_Exercise directions_. Copy the listing verbatim, excluding any images found in it.

_Exercise data_.
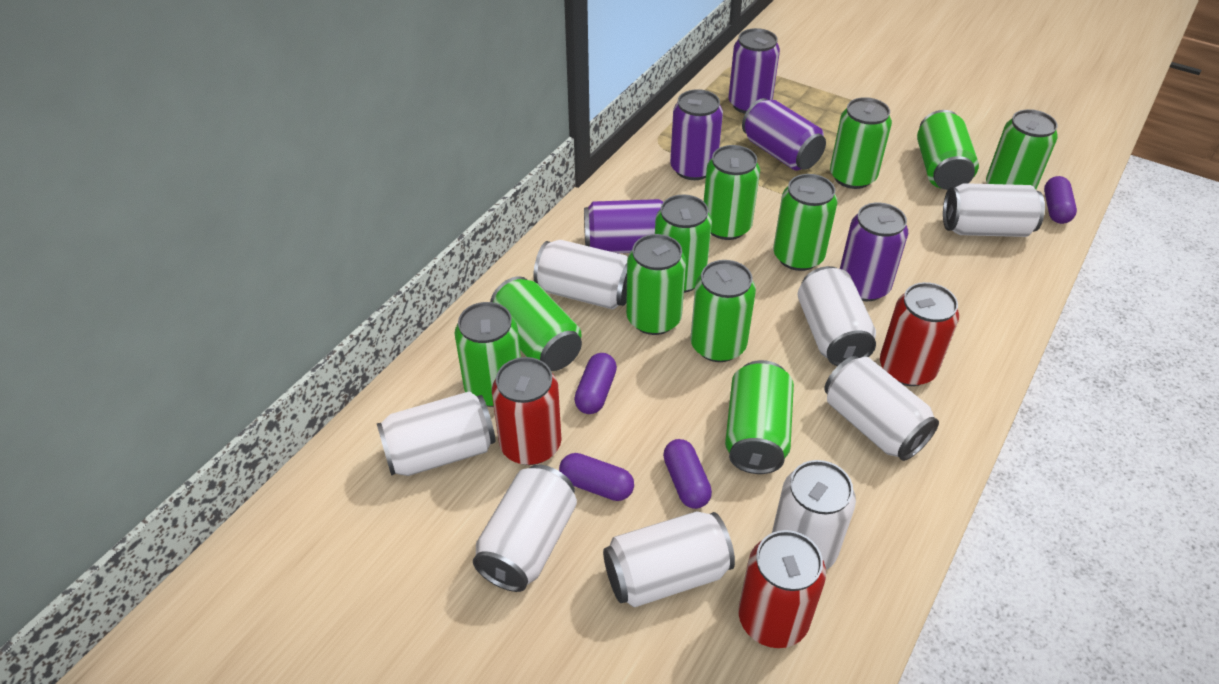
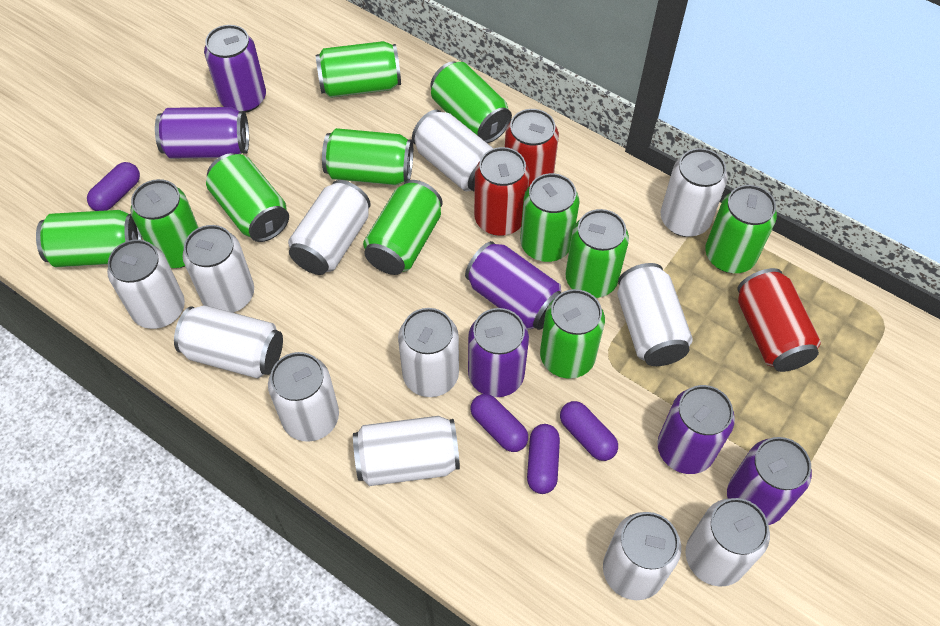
purple can: 5 -> 6
white can: 8 -> 12

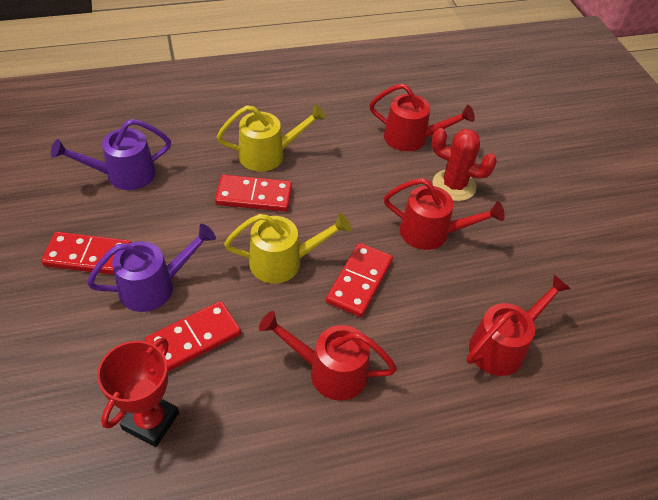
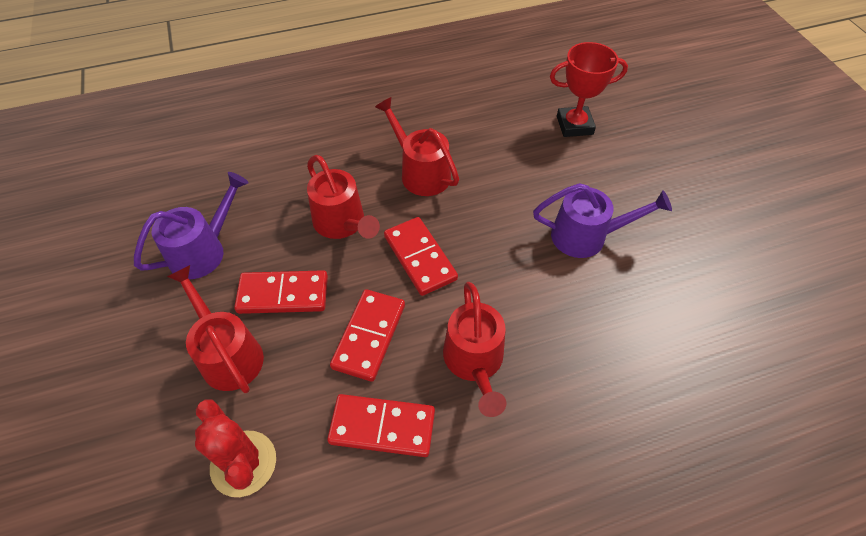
yellow watering can: 2 -> 0

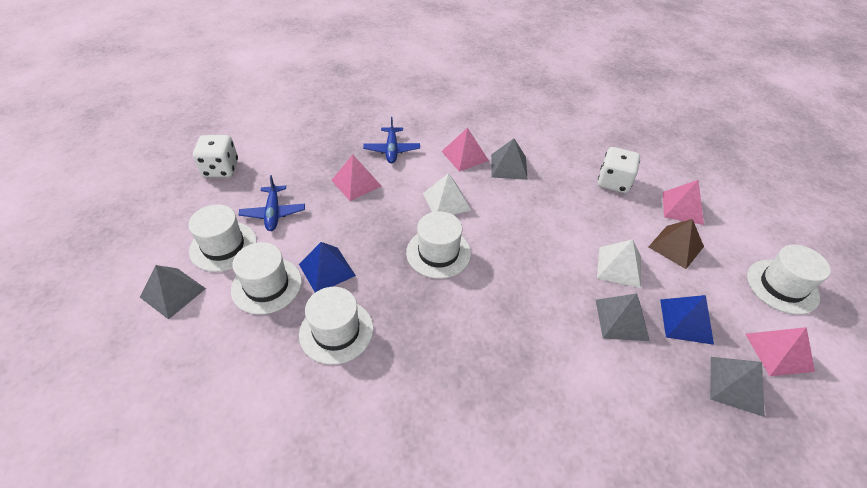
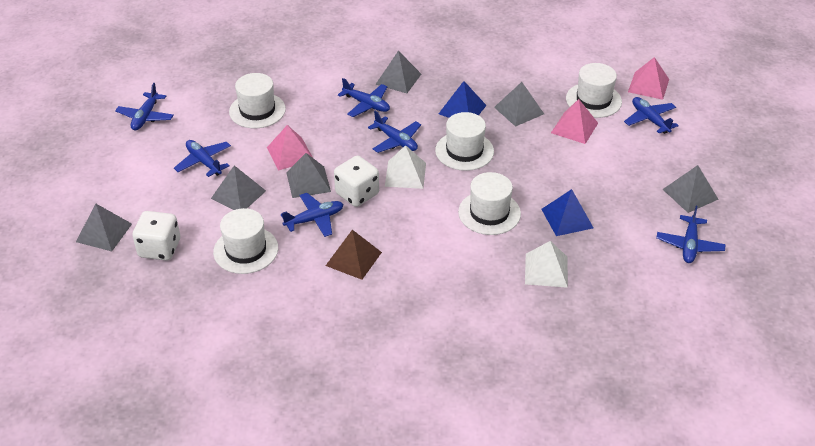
blue plane: 2 -> 7
grey pyramid: 4 -> 6
pink pyramid: 4 -> 3

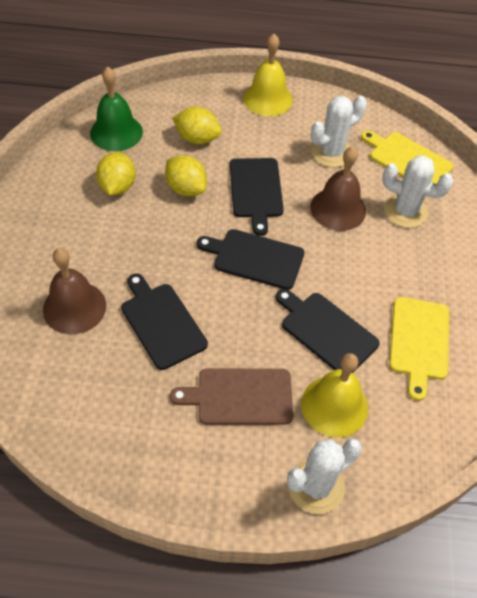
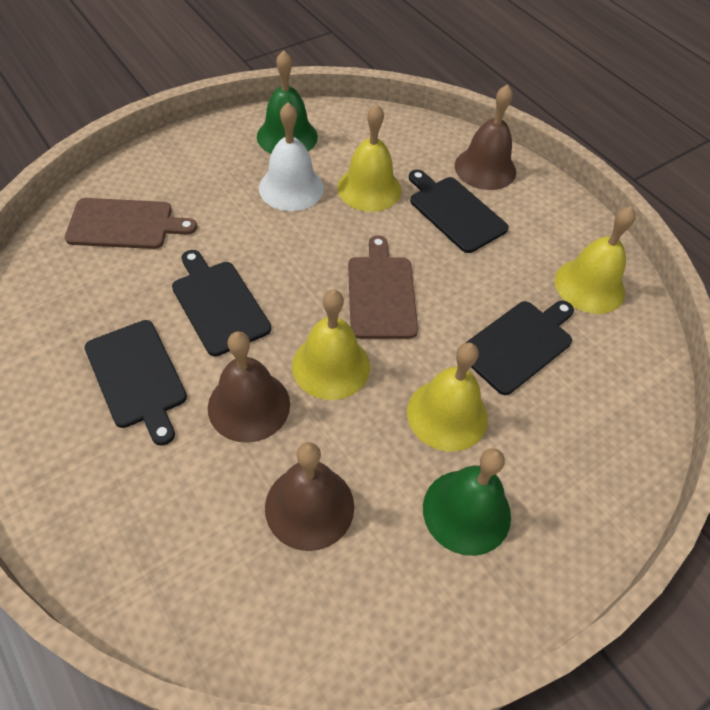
brown bell: 2 -> 3
brown cutting board: 1 -> 2
green bell: 1 -> 2
white bell: 0 -> 1
white cactus: 3 -> 0
yellow bell: 2 -> 4
yellow cutting board: 2 -> 0
yellow lemon: 3 -> 0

_Task solution_.
purple can: 5 -> 6
white can: 8 -> 12

yellow watering can: 2 -> 0

blue plane: 2 -> 7
grey pyramid: 4 -> 6
pink pyramid: 4 -> 3

brown bell: 2 -> 3
brown cutting board: 1 -> 2
green bell: 1 -> 2
white bell: 0 -> 1
white cactus: 3 -> 0
yellow bell: 2 -> 4
yellow cutting board: 2 -> 0
yellow lemon: 3 -> 0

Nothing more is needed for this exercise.